→ **Provided data**:

+++

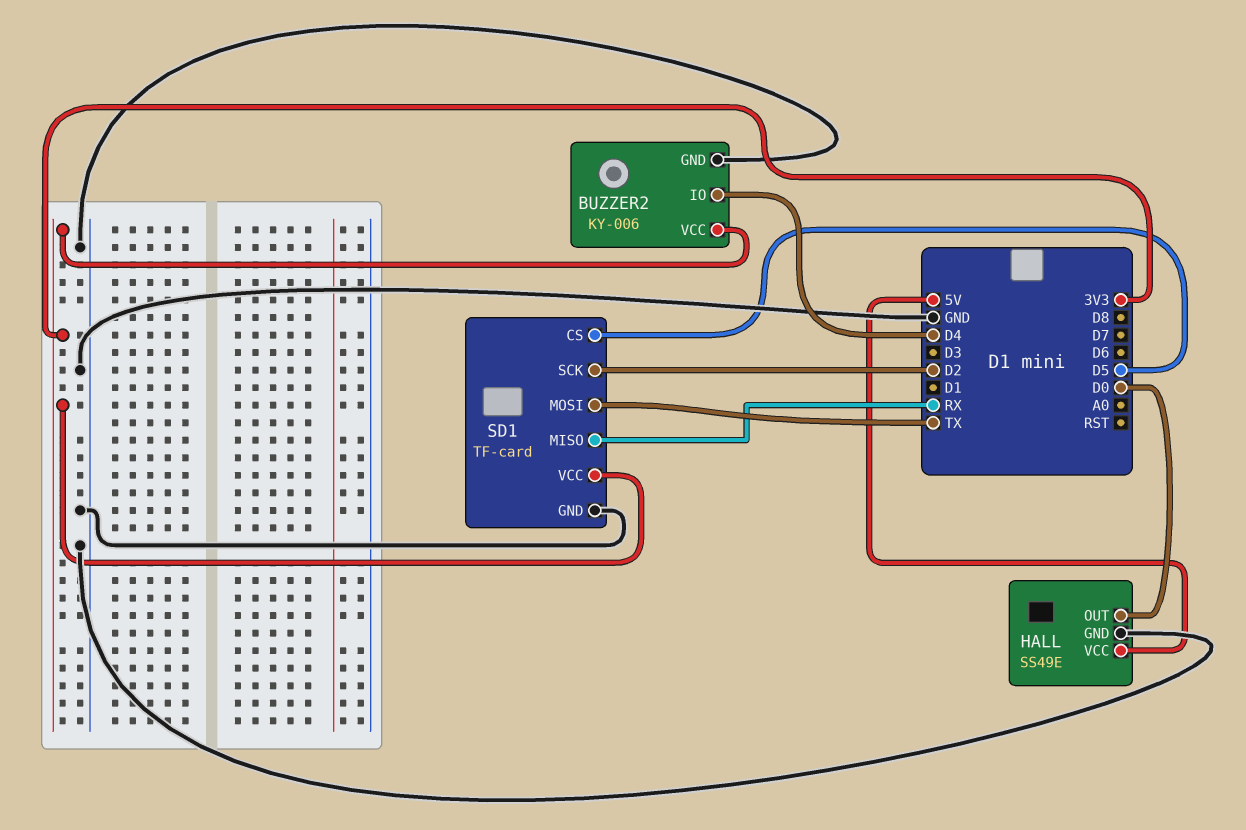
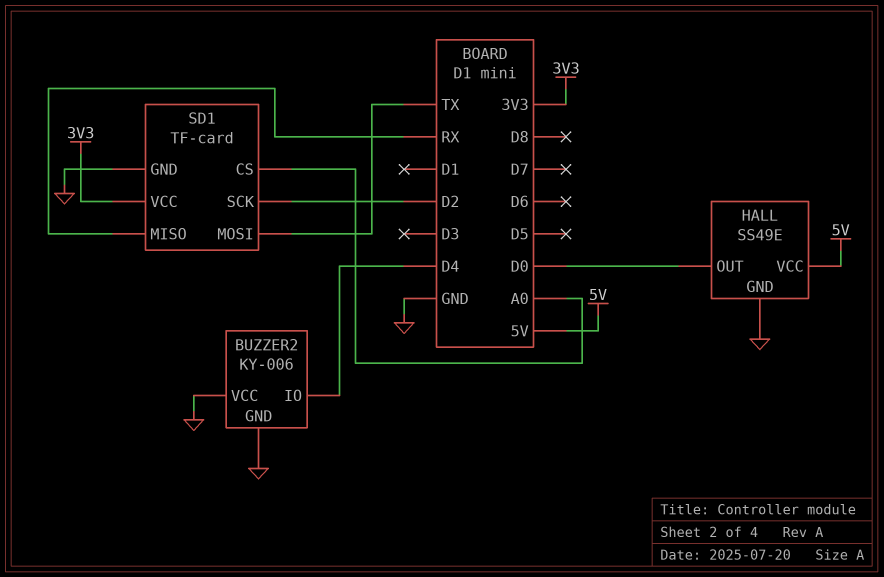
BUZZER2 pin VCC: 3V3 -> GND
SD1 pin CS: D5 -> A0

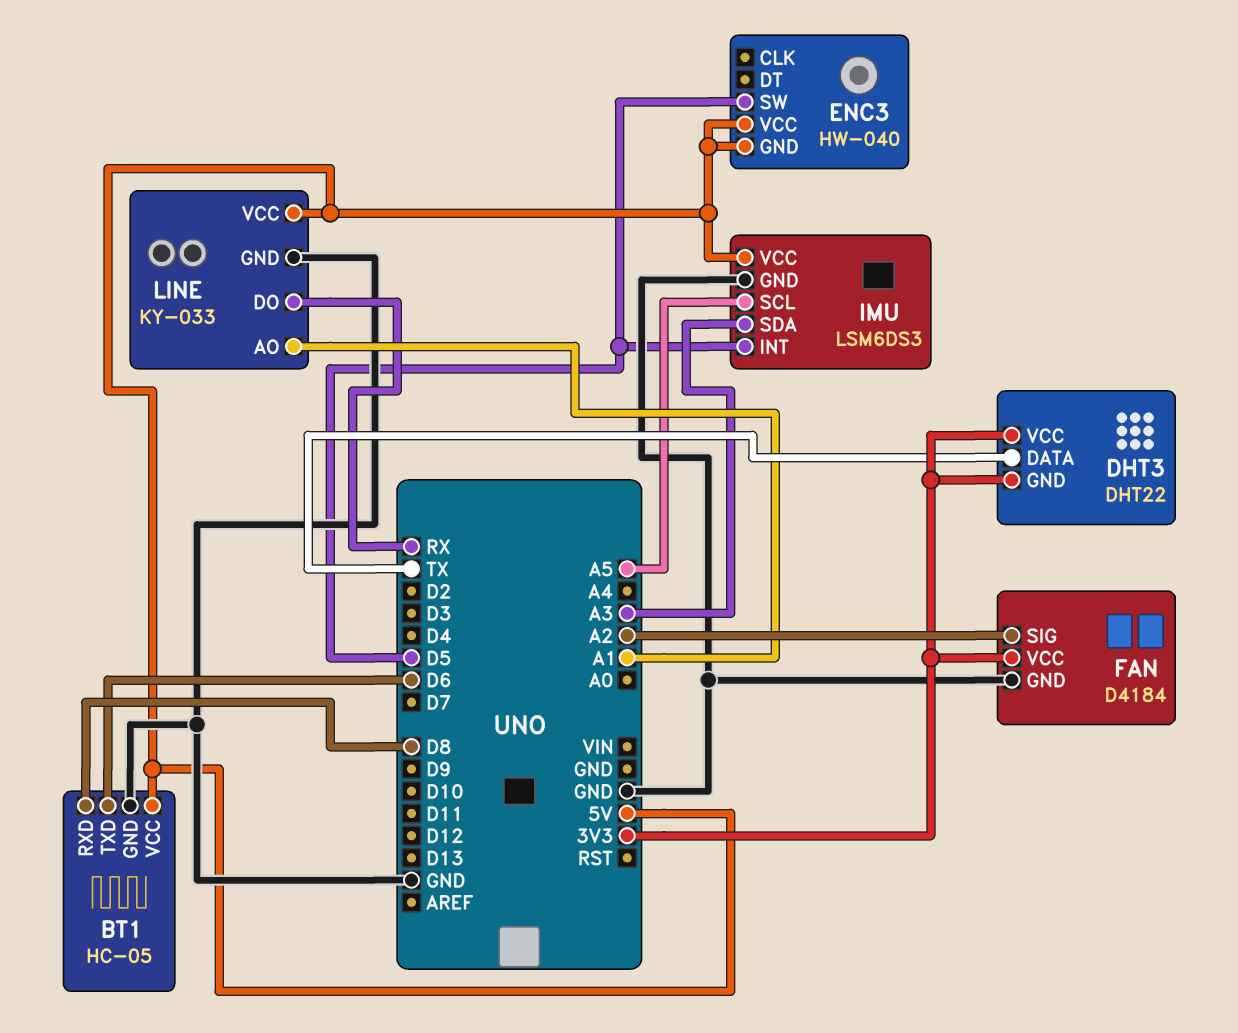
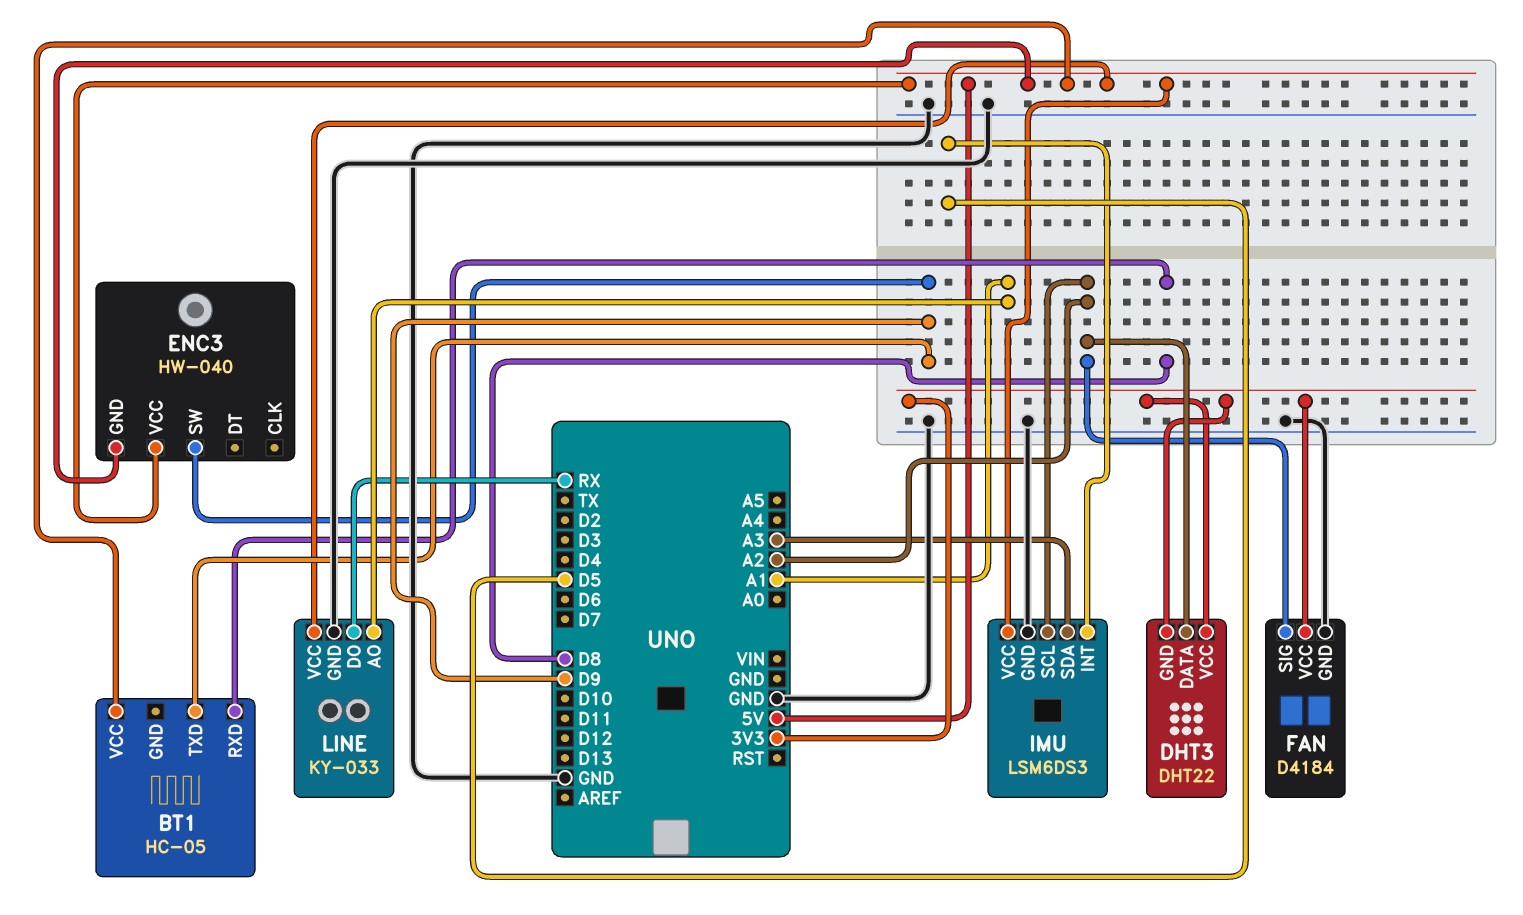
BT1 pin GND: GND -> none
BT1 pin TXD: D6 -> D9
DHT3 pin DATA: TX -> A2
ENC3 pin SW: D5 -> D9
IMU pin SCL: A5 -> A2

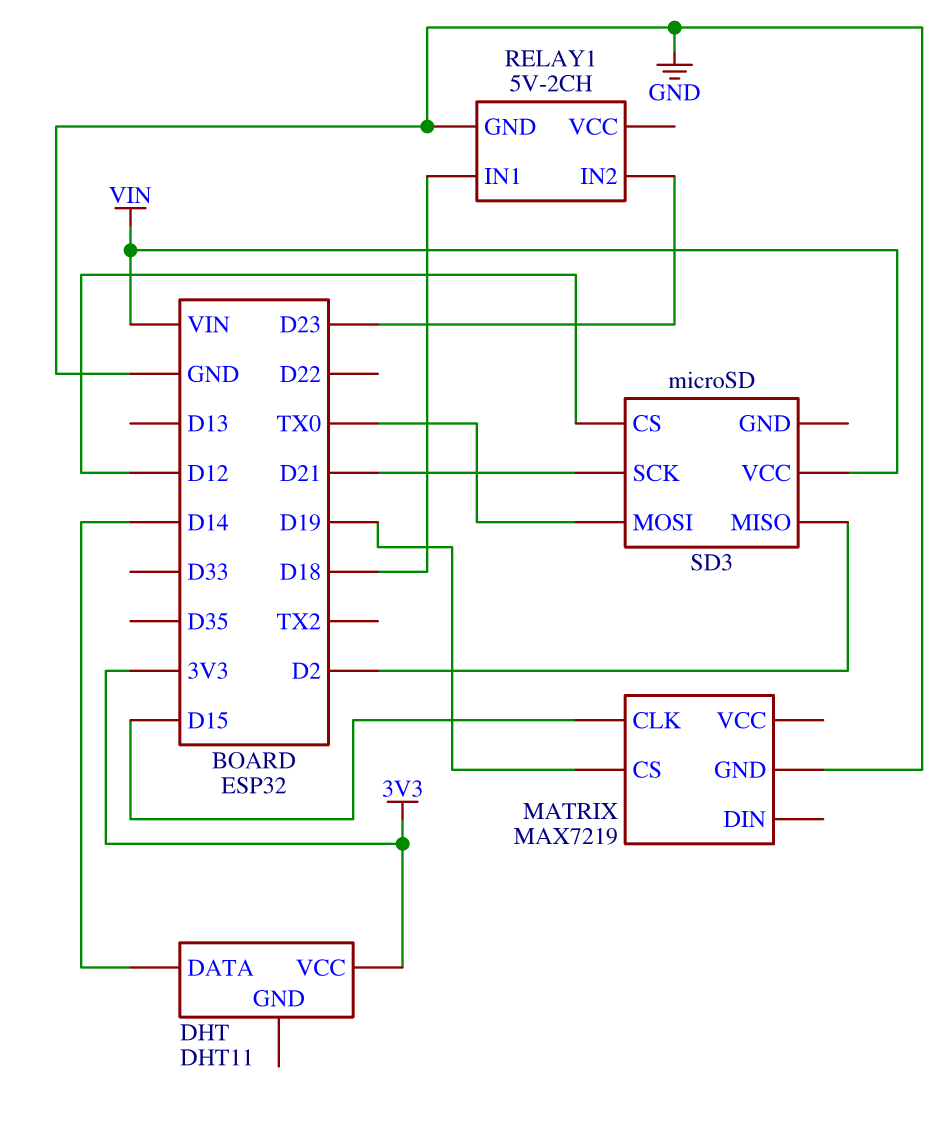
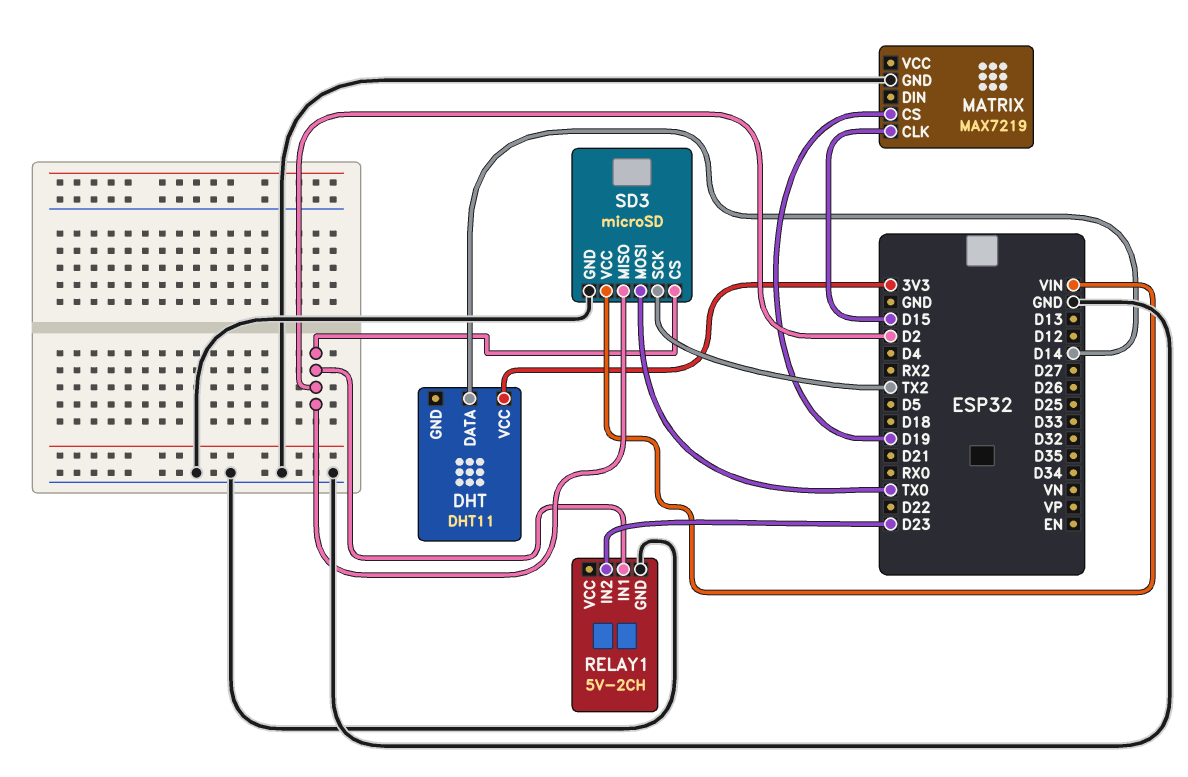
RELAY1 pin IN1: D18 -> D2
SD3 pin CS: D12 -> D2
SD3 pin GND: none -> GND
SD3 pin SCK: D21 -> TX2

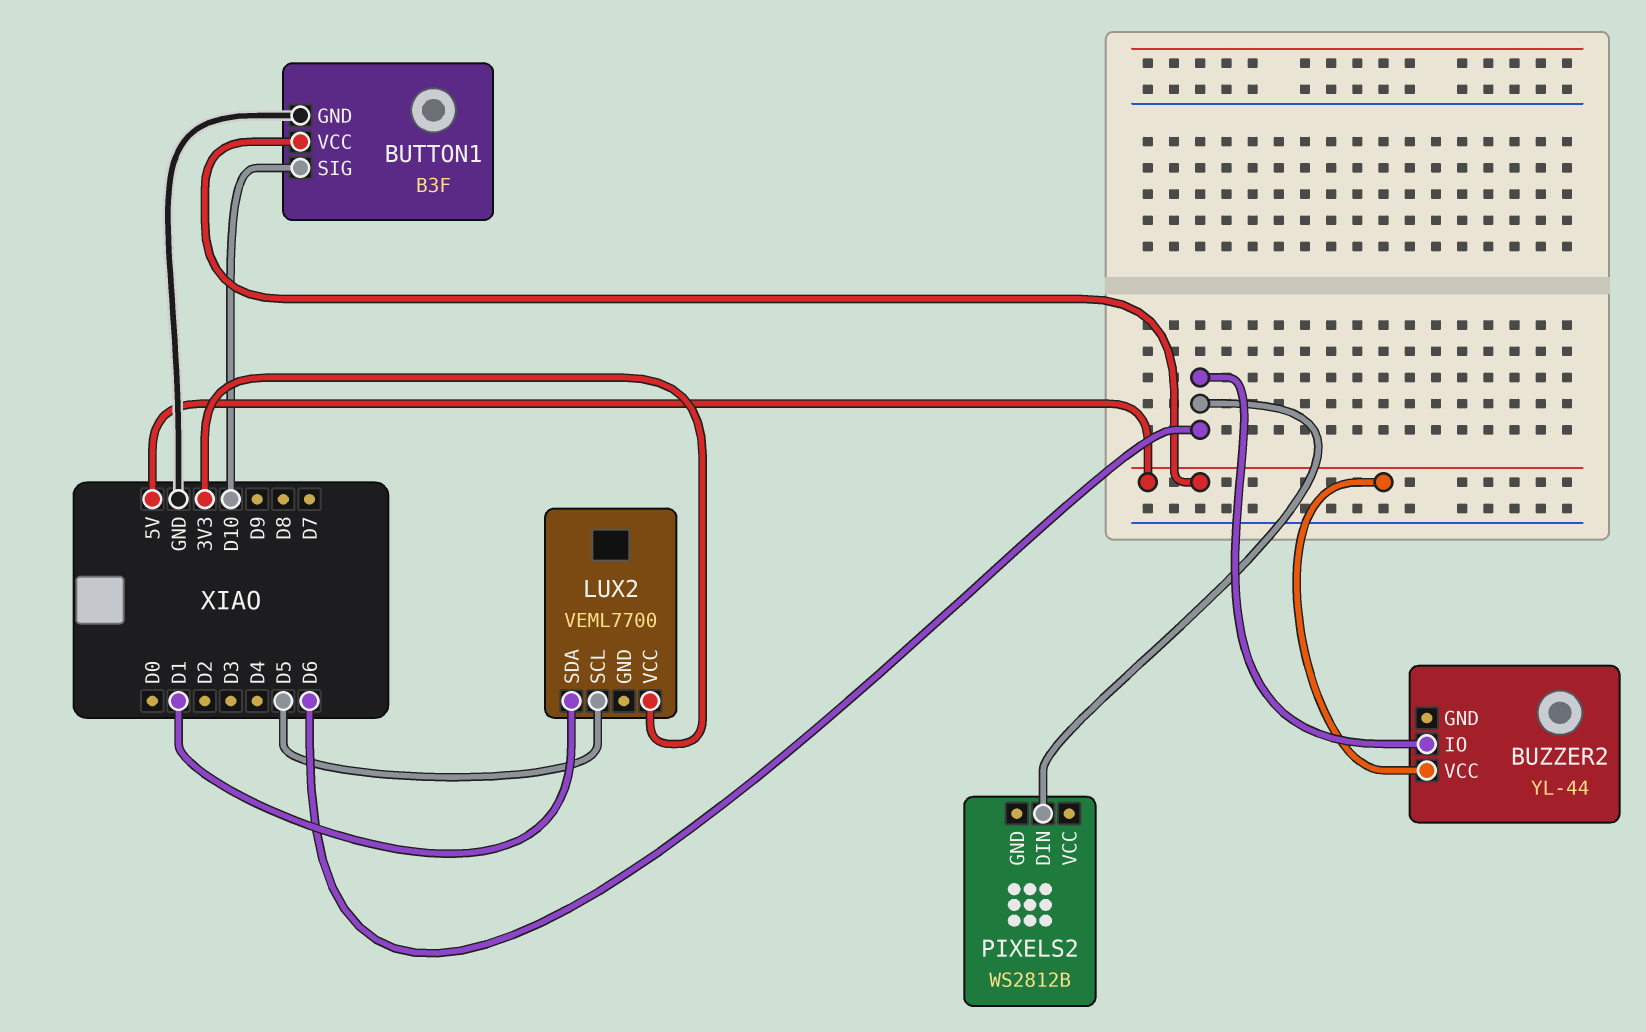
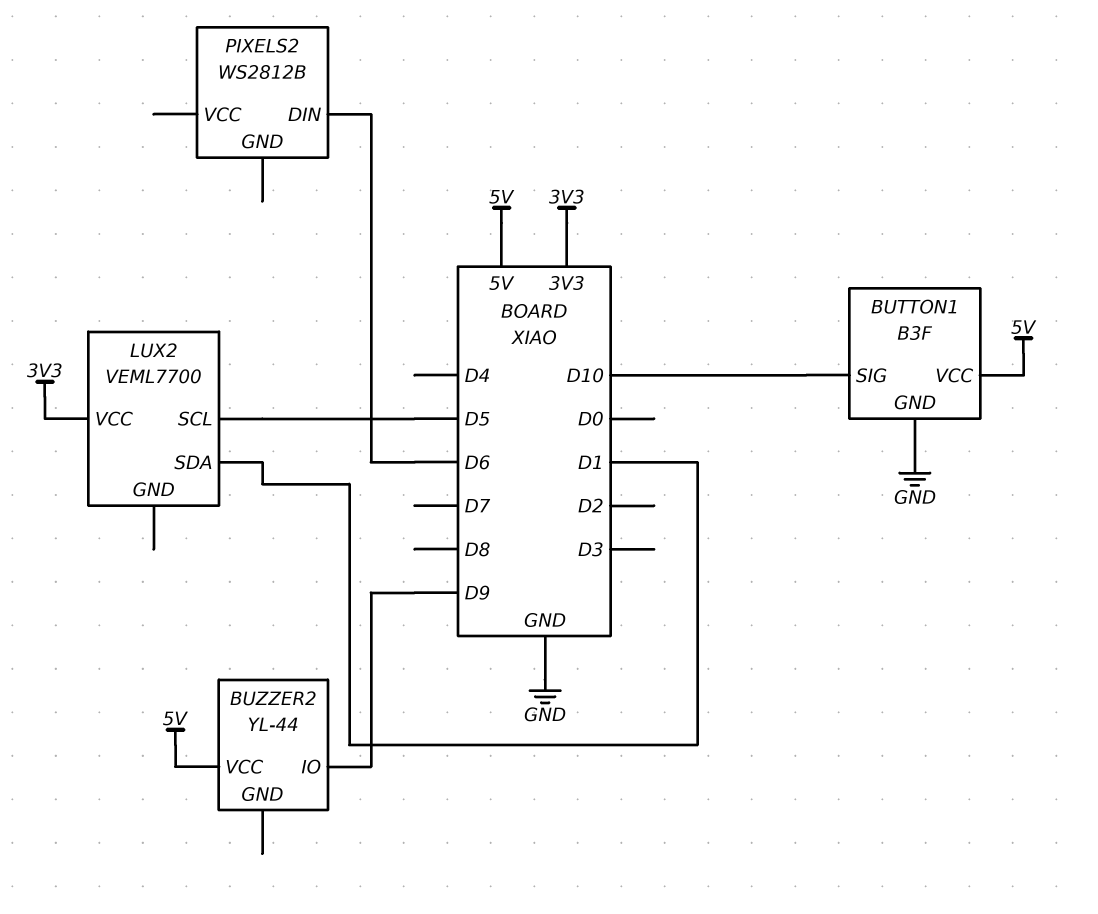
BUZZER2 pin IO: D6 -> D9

+++

→ **Exercise requirements**:
Could you restate every record above word for word, leaving the pictures out?

→ **Task solution**:
BUZZER2 pin VCC: 3V3 -> GND
SD1 pin CS: D5 -> A0

BT1 pin GND: GND -> none
BT1 pin TXD: D6 -> D9
DHT3 pin DATA: TX -> A2
ENC3 pin SW: D5 -> D9
IMU pin SCL: A5 -> A2

RELAY1 pin IN1: D18 -> D2
SD3 pin CS: D12 -> D2
SD3 pin GND: none -> GND
SD3 pin SCK: D21 -> TX2

BUZZER2 pin IO: D6 -> D9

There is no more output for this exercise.